[Your assignment] Copy out the listing that follows exactly, dropping every picture.
○ ○ ○ ○
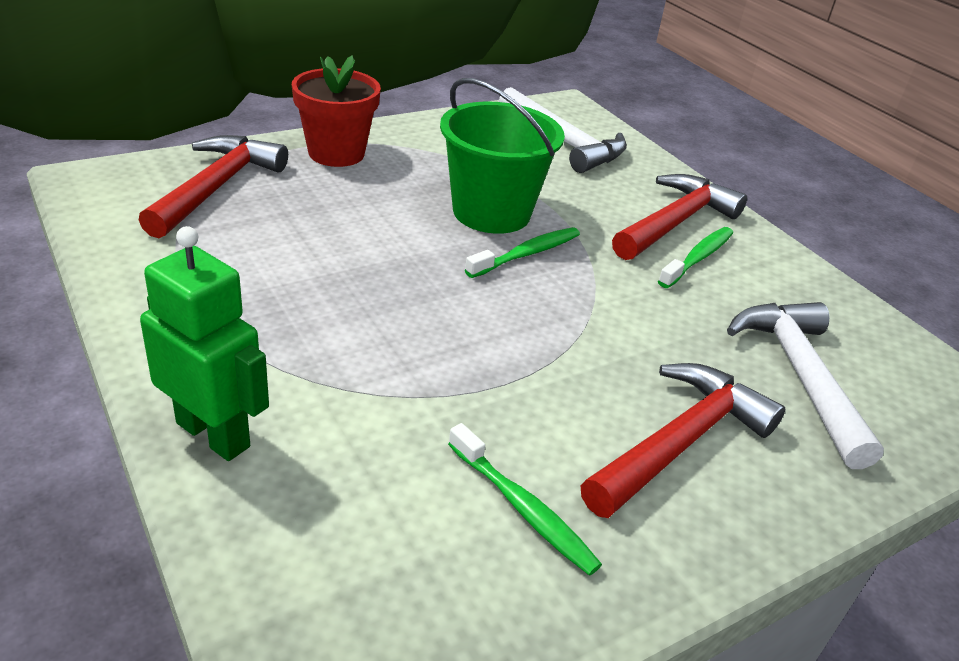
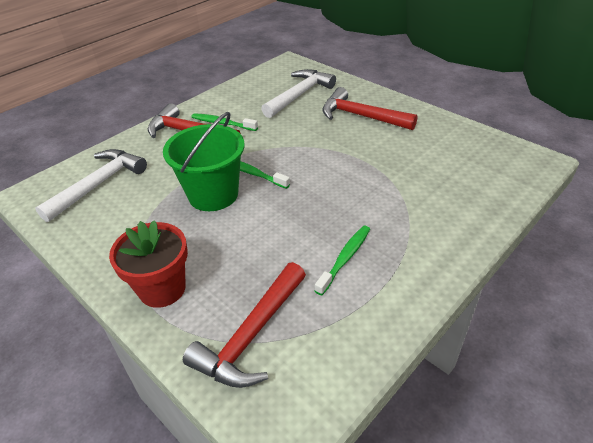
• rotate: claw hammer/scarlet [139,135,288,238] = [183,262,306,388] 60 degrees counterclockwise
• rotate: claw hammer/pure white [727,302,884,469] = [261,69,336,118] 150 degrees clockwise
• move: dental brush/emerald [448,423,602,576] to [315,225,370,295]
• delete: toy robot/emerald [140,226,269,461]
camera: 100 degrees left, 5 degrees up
○ ○ ○ ○
[Exercise answer]
• rotate: claw hammer/scarlet [139,135,288,238] = [183,262,306,388] 60 degrees counterclockwise
• rotate: claw hammer/pure white [727,302,884,469] = [261,69,336,118] 150 degrees clockwise
• move: dental brush/emerald [448,423,602,576] to [315,225,370,295]
• delete: toy robot/emerald [140,226,269,461]
camera: 100 degrees left, 5 degrees up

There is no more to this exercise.